About this task:
Restate the lines word for word, from the first line of the records through the line containing "op=relocated; was=bright yellow watering". Leave out the pictures and anything after that line.
***
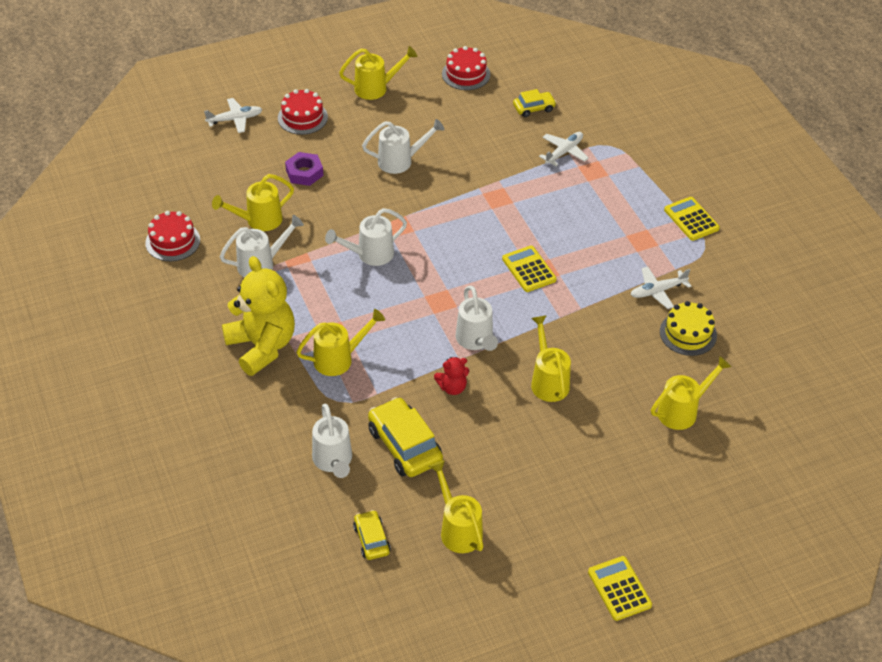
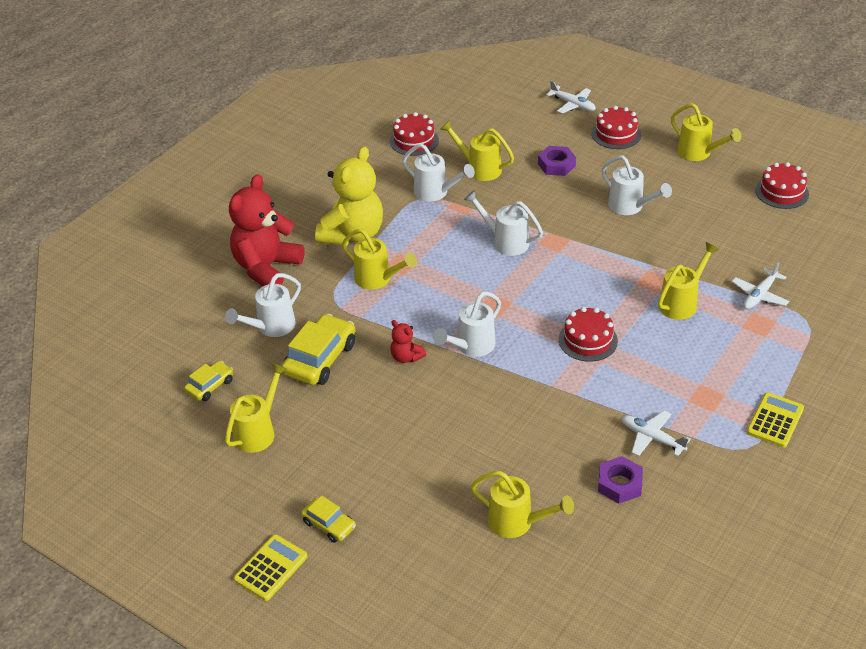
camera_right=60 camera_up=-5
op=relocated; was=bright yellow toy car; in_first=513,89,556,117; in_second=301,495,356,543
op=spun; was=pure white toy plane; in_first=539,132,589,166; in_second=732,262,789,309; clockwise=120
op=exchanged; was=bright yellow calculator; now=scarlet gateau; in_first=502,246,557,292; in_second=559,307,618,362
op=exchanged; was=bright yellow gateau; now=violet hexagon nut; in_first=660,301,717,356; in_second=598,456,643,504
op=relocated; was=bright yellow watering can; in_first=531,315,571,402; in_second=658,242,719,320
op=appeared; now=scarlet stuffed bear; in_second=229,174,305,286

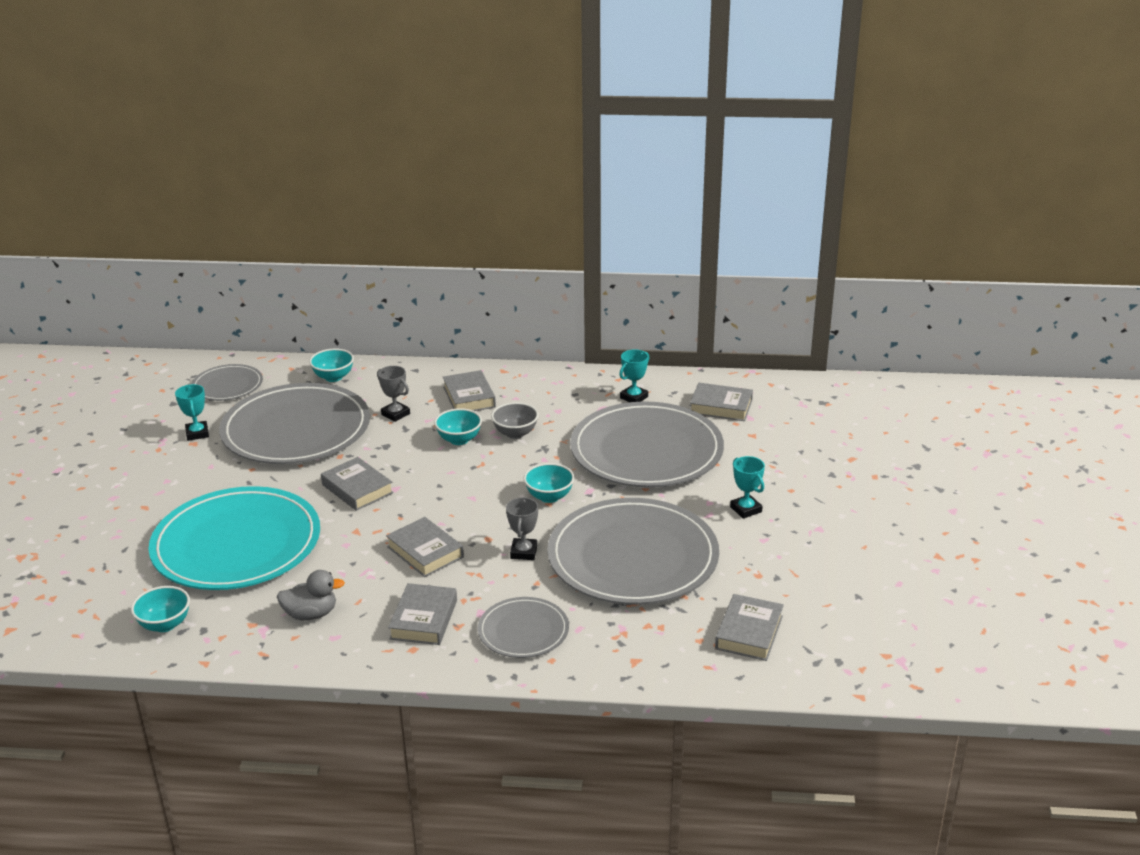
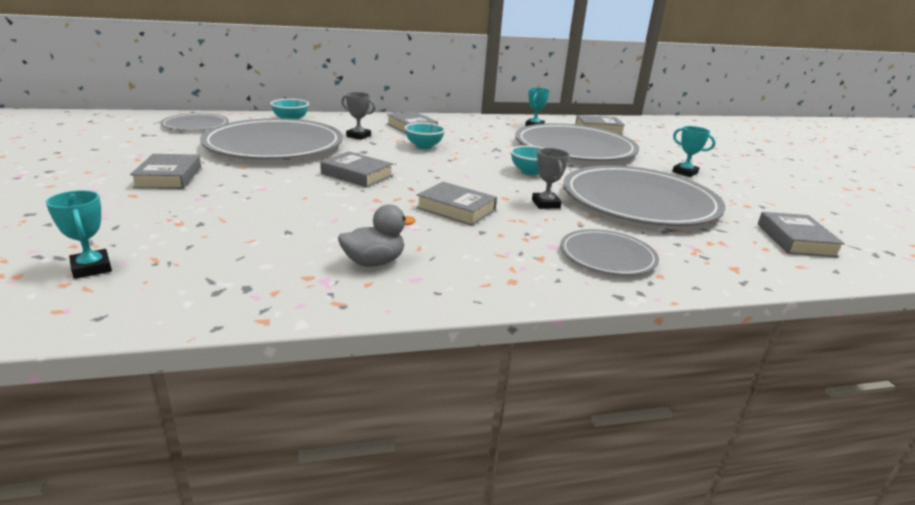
camera_right=-20 camera_up=-5
op=relocated; was=aqua prize cup; in_first=175,384,209,441; in_second=46,190,112,279
op=missing; was=ash-grey serving bowl; in_first=491,402,539,439
op=missing; was=aqua plate; in_first=149,486,320,590
op=relocated; was=ash-grey hardback; in_first=388,583,457,645; in_second=130,154,201,189
op=missing; was=aqua serving bowl; in_first=131,586,190,632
***
Task result:
camera_right=60 camera_up=-5
op=relocated; was=bright yellow toy car; in_first=513,89,556,117; in_second=301,495,356,543
op=spun; was=pure white toy plane; in_first=539,132,589,166; in_second=732,262,789,309; clockwise=120
op=exchanged; was=bright yellow calculator; now=scarlet gateau; in_first=502,246,557,292; in_second=559,307,618,362
op=exchanged; was=bright yellow gateau; now=violet hexagon nut; in_first=660,301,717,356; in_second=598,456,643,504
op=relocated; was=bright yellow watering can; in_first=531,315,571,402; in_second=658,242,719,320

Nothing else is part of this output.